Before and after image sets:
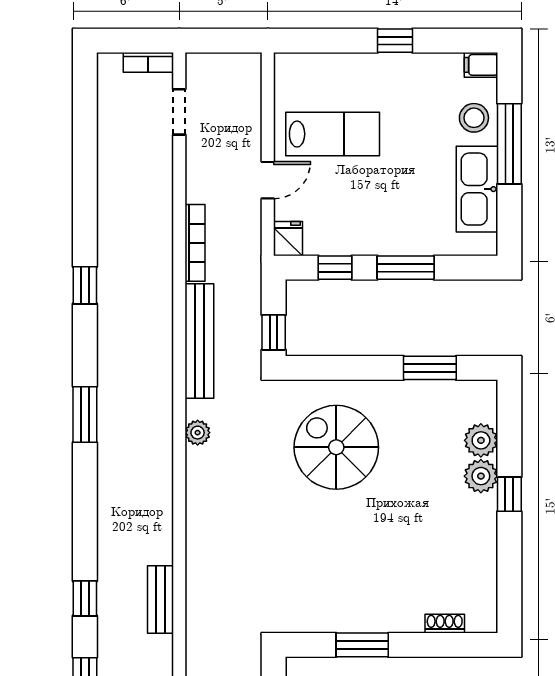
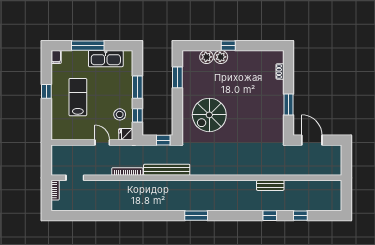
stool: (474, 118) -> (120, 114), moved
lab bench: (333, 134) -> (78, 97), moved
window: (85, 285) -> (144, 216), removed
plant: (198, 433) -> (203, 171), removed

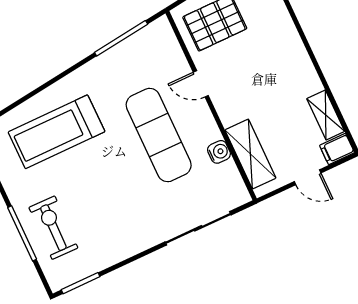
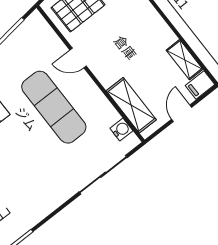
water cooler: (219, 152) -> (121, 130), moved
door: (308, 177) -> (182, 113), swing flipped

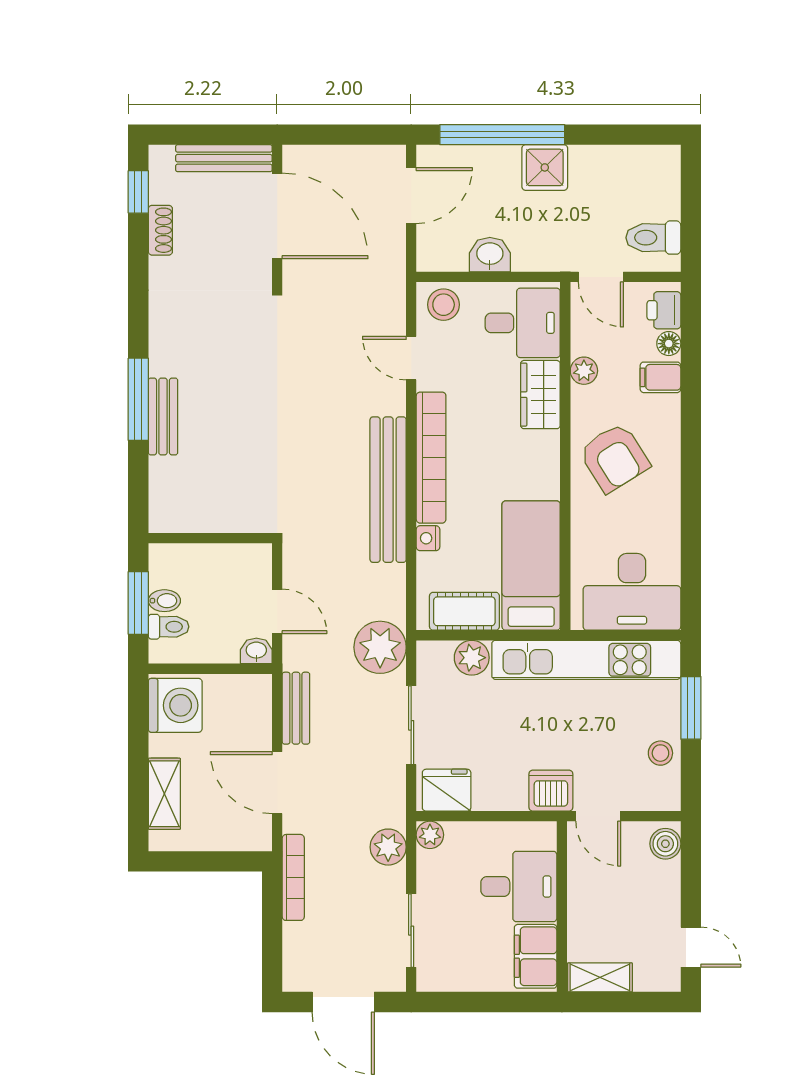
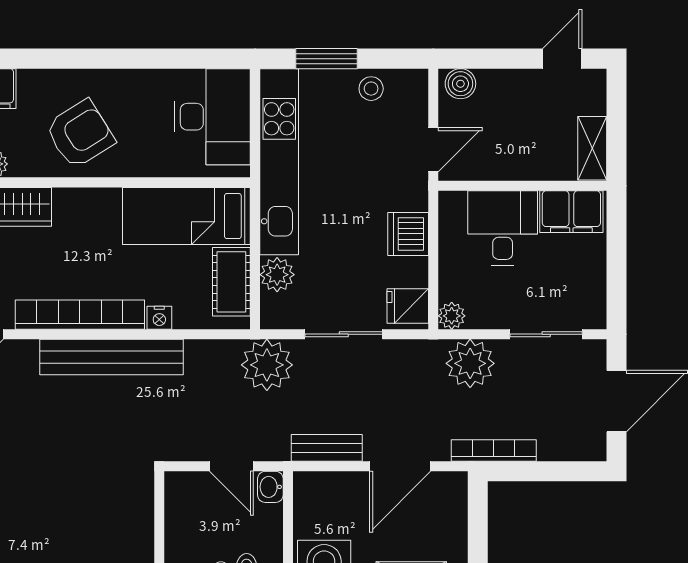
door: (277, 611) -> (231, 466), swing flipped
fridge: (447, 790) -> (408, 306), width x0.72
dishwasher: (551, 791) -> (408, 234), moved
plant: (388, 847) -> (470, 363), width x1.36, depth x1.36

• **ACTIVITY**:
Every line above holding the string "removed" should be listed.

• **SOLUTION TO THE EXERCISE**:
window: (85, 285) -> (144, 216), removed
plant: (198, 433) -> (203, 171), removed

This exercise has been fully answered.